• [Objective] Copy the items below word for word, starting with the first line and going on through the line that contains "red triangle at".
==*==
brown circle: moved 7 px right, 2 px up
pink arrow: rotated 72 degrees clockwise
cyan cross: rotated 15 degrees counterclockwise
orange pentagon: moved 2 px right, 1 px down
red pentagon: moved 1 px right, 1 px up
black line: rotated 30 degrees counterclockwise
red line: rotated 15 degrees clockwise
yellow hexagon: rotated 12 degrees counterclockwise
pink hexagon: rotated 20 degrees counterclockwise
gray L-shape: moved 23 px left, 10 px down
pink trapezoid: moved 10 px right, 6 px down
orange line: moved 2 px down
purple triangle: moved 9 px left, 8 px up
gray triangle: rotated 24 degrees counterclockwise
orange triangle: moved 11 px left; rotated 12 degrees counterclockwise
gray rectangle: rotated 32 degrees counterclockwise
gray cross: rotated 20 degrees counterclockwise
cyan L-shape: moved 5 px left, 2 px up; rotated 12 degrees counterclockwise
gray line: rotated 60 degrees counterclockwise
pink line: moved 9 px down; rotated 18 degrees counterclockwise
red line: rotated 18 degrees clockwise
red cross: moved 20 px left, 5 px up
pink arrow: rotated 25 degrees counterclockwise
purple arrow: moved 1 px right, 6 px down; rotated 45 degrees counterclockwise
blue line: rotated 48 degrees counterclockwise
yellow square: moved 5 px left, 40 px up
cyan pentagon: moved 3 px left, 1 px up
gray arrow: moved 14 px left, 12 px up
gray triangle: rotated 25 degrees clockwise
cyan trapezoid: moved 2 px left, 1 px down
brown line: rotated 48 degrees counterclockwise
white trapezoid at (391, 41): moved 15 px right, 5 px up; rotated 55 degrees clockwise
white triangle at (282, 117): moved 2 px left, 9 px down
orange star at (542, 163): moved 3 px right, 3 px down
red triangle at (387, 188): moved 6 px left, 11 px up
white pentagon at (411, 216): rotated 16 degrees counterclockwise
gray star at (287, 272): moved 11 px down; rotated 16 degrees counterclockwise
==*==
• [Result]
brown circle: moved 7 px right, 2 px up
pink arrow: rotated 72 degrees clockwise
cyan cross: rotated 15 degrees counterclockwise
orange pentagon: moved 2 px right, 1 px down
red pentagon: moved 1 px right, 1 px up
black line: rotated 30 degrees counterclockwise
red line: rotated 15 degrees clockwise
yellow hexagon: rotated 12 degrees counterclockwise
pink hexagon: rotated 20 degrees counterclockwise
gray L-shape: moved 23 px left, 10 px down
pink trapezoid: moved 10 px right, 6 px down
orange line: moved 2 px down
purple triangle: moved 9 px left, 8 px up
gray triangle: rotated 24 degrees counterclockwise
orange triangle: moved 11 px left; rotated 12 degrees counterclockwise
gray rectangle: rotated 32 degrees counterclockwise
gray cross: rotated 20 degrees counterclockwise
cyan L-shape: moved 5 px left, 2 px up; rotated 12 degrees counterclockwise
gray line: rotated 60 degrees counterclockwise
pink line: moved 9 px down; rotated 18 degrees counterclockwise
red line: rotated 18 degrees clockwise
red cross: moved 20 px left, 5 px up
pink arrow: rotated 25 degrees counterclockwise
purple arrow: moved 1 px right, 6 px down; rotated 45 degrees counterclockwise
blue line: rotated 48 degrees counterclockwise
yellow square: moved 5 px left, 40 px up
cyan pentagon: moved 3 px left, 1 px up
gray arrow: moved 14 px left, 12 px up
gray triangle: rotated 25 degrees clockwise
cyan trapezoid: moved 2 px left, 1 px down
brown line: rotated 48 degrees counterclockwise
white trapezoid at (391, 41): moved 15 px right, 5 px up; rotated 55 degrees clockwise
white triangle at (282, 117): moved 2 px left, 9 px down
orange star at (542, 163): moved 3 px right, 3 px down
red triangle at (387, 188): moved 6 px left, 11 px up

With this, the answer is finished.